» What you have to do
Take the entries that follow and write them out again, word for word.

-------------------------

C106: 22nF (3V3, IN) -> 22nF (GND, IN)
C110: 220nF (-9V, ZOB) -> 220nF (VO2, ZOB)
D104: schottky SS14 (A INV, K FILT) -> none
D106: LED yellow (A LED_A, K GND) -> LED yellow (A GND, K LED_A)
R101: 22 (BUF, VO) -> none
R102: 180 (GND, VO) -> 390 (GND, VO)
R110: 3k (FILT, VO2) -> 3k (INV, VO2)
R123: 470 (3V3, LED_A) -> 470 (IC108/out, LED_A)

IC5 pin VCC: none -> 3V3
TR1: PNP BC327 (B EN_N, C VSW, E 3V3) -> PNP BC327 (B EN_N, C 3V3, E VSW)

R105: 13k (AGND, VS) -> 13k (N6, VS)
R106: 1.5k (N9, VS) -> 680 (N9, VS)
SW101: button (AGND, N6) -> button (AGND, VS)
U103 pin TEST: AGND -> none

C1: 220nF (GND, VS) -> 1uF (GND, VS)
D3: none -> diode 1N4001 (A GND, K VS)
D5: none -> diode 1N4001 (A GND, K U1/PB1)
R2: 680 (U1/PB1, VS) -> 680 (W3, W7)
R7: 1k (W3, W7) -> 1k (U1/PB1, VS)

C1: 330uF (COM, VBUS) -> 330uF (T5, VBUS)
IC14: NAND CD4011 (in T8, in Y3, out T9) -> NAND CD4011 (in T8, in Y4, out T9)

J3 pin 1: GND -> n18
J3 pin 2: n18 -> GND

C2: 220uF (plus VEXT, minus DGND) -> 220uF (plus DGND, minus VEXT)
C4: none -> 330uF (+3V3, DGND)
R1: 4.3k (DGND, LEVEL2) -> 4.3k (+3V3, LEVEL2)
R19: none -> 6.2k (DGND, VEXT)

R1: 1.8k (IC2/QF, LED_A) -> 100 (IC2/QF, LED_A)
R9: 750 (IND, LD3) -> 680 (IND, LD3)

-------------------------

» Solution to this exercise
C106: 22nF (3V3, IN) -> 22nF (GND, IN)
C110: 220nF (-9V, ZOB) -> 220nF (VO2, ZOB)
D104: schottky SS14 (A INV, K FILT) -> none
D106: LED yellow (A LED_A, K GND) -> LED yellow (A GND, K LED_A)
R101: 22 (BUF, VO) -> none
R102: 180 (GND, VO) -> 390 (GND, VO)
R110: 3k (FILT, VO2) -> 3k (INV, VO2)
R123: 470 (3V3, LED_A) -> 470 (IC108/out, LED_A)

IC5 pin VCC: none -> 3V3
TR1: PNP BC327 (B EN_N, C VSW, E 3V3) -> PNP BC327 (B EN_N, C 3V3, E VSW)

R105: 13k (AGND, VS) -> 13k (N6, VS)
R106: 1.5k (N9, VS) -> 680 (N9, VS)
SW101: button (AGND, N6) -> button (AGND, VS)
U103 pin TEST: AGND -> none

C1: 220nF (GND, VS) -> 1uF (GND, VS)
D3: none -> diode 1N4001 (A GND, K VS)
D5: none -> diode 1N4001 (A GND, K U1/PB1)
R2: 680 (U1/PB1, VS) -> 680 (W3, W7)
R7: 1k (W3, W7) -> 1k (U1/PB1, VS)

C1: 330uF (COM, VBUS) -> 330uF (T5, VBUS)
IC14: NAND CD4011 (in T8, in Y3, out T9) -> NAND CD4011 (in T8, in Y4, out T9)

J3 pin 1: GND -> n18
J3 pin 2: n18 -> GND

C2: 220uF (plus VEXT, minus DGND) -> 220uF (plus DGND, minus VEXT)
C4: none -> 330uF (+3V3, DGND)
R1: 4.3k (DGND, LEVEL2) -> 4.3k (+3V3, LEVEL2)
R19: none -> 6.2k (DGND, VEXT)

R1: 1.8k (IC2/QF, LED_A) -> 100 (IC2/QF, LED_A)
R9: 750 (IND, LD3) -> 680 (IND, LD3)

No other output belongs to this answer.